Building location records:

= Beginning of Section =

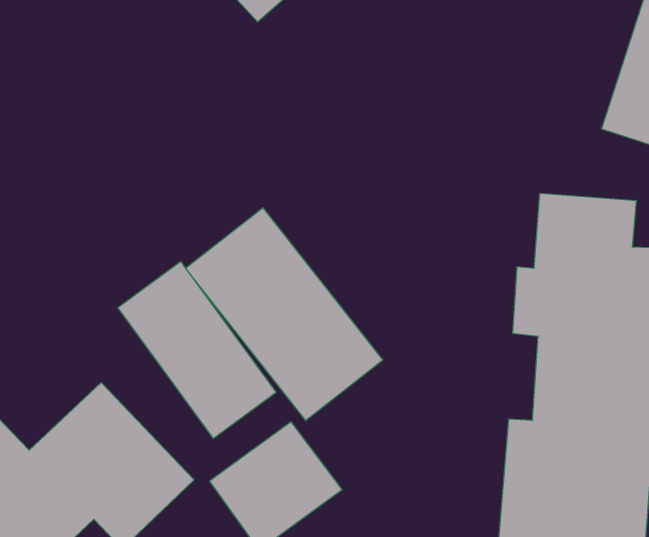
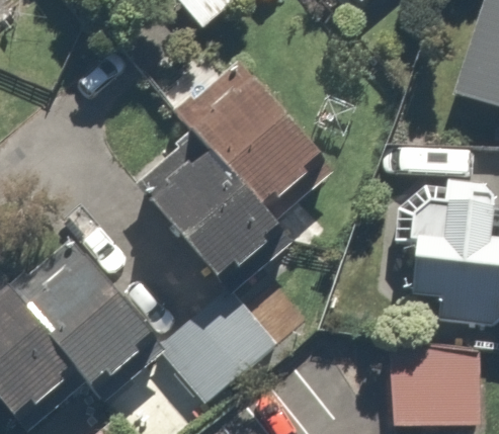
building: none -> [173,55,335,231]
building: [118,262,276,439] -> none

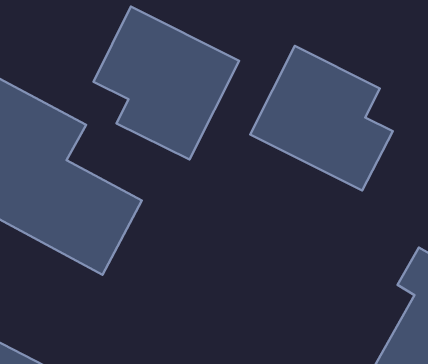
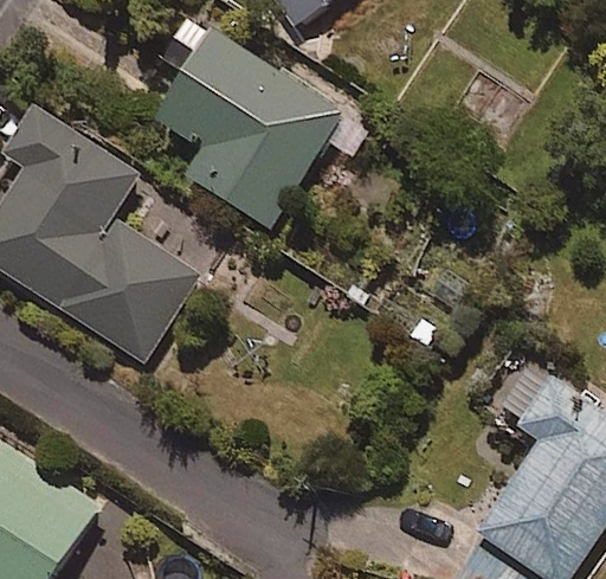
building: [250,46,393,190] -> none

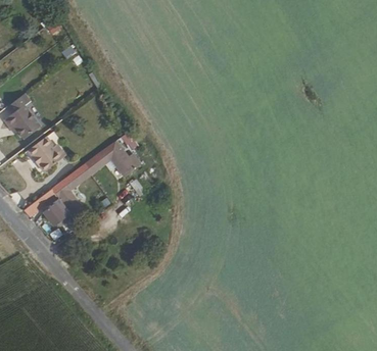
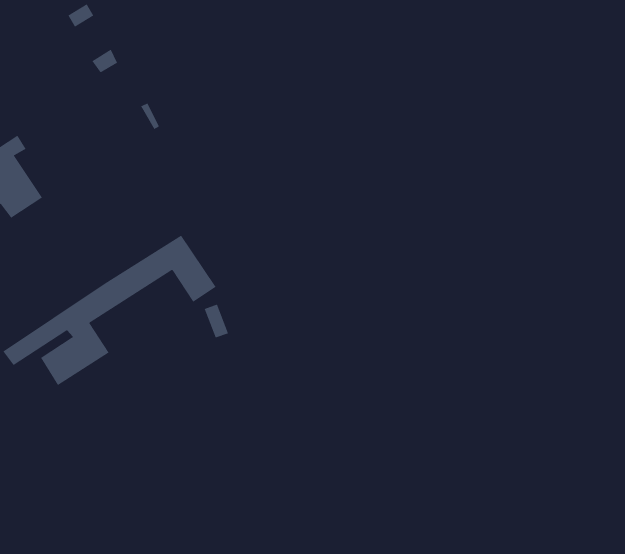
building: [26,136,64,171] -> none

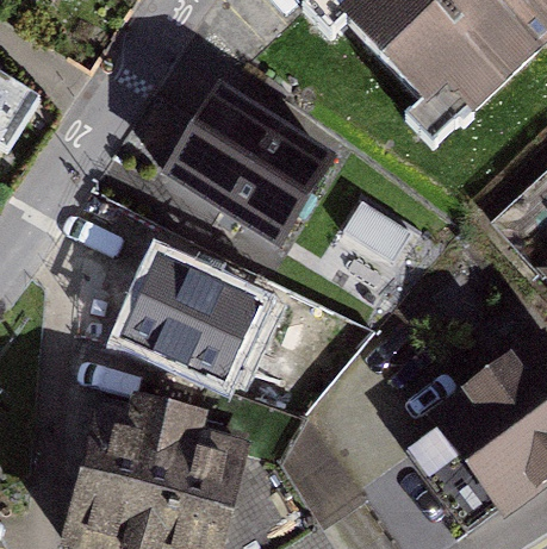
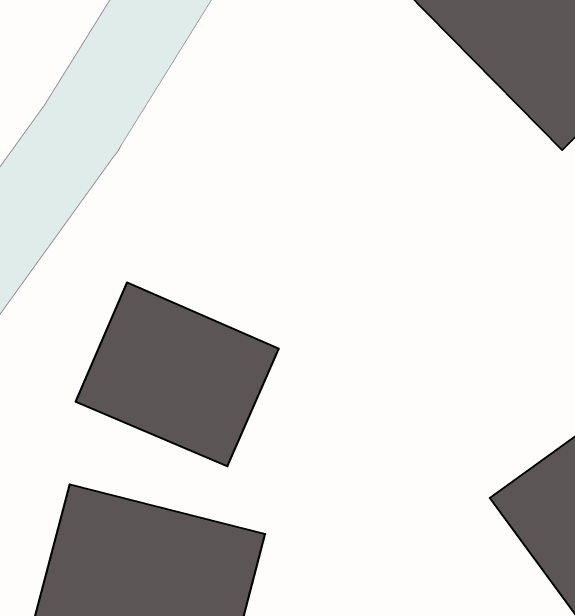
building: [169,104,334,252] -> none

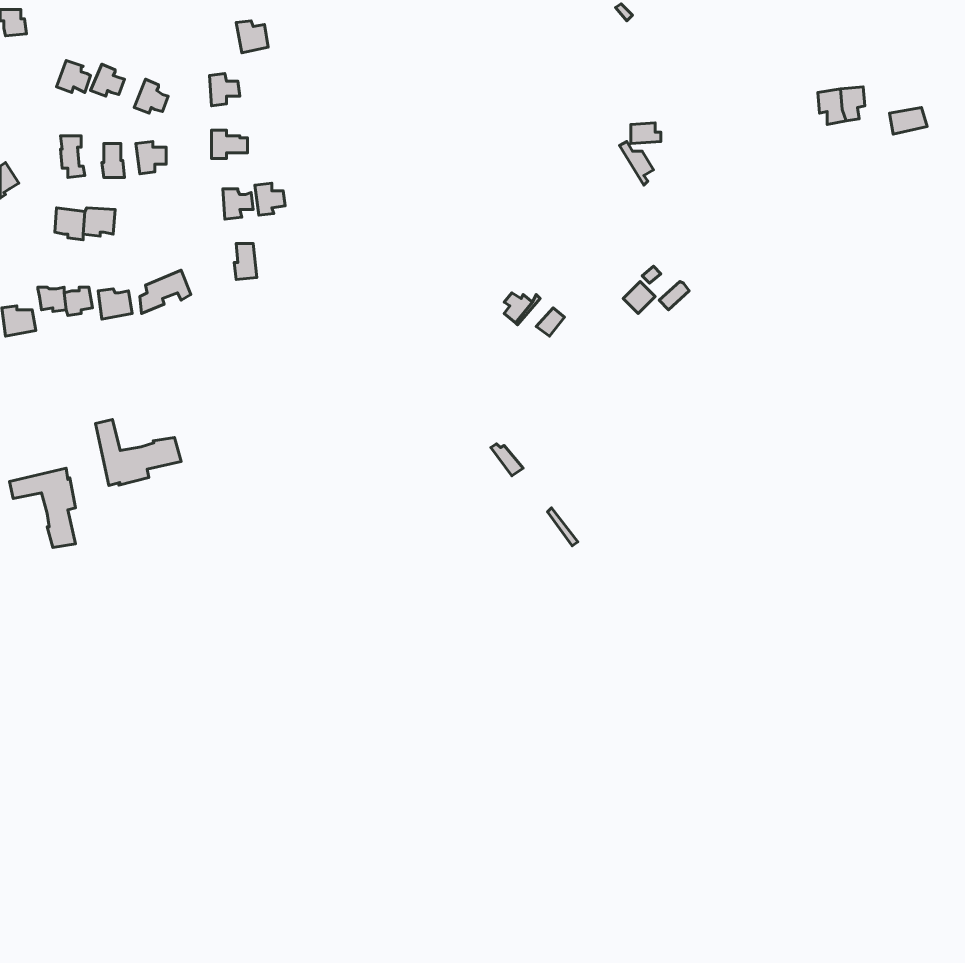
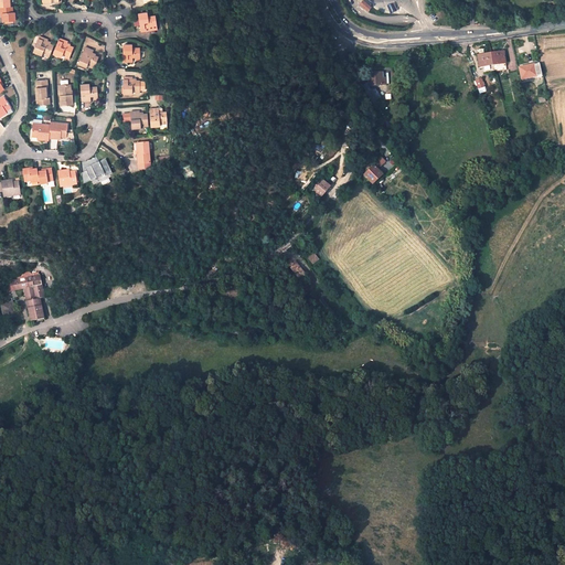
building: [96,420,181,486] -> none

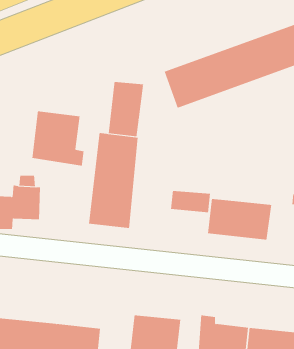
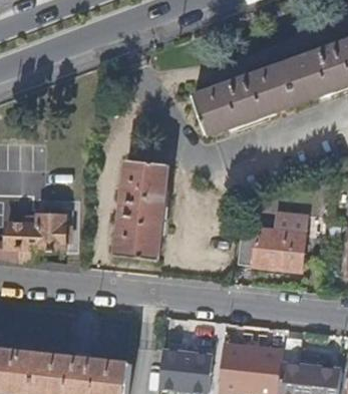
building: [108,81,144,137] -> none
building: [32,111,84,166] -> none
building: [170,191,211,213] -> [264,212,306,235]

= End of Section =

* **Problem to solve**: Without the pictures, give all of the entries above again exactly.

* **Result of this task**:
building: none -> [173,55,335,231]
building: [118,262,276,439] -> none

building: [250,46,393,190] -> none

building: [26,136,64,171] -> none

building: [169,104,334,252] -> none

building: [96,420,181,486] -> none

building: [108,81,144,137] -> none
building: [32,111,84,166] -> none
building: [170,191,211,213] -> [264,212,306,235]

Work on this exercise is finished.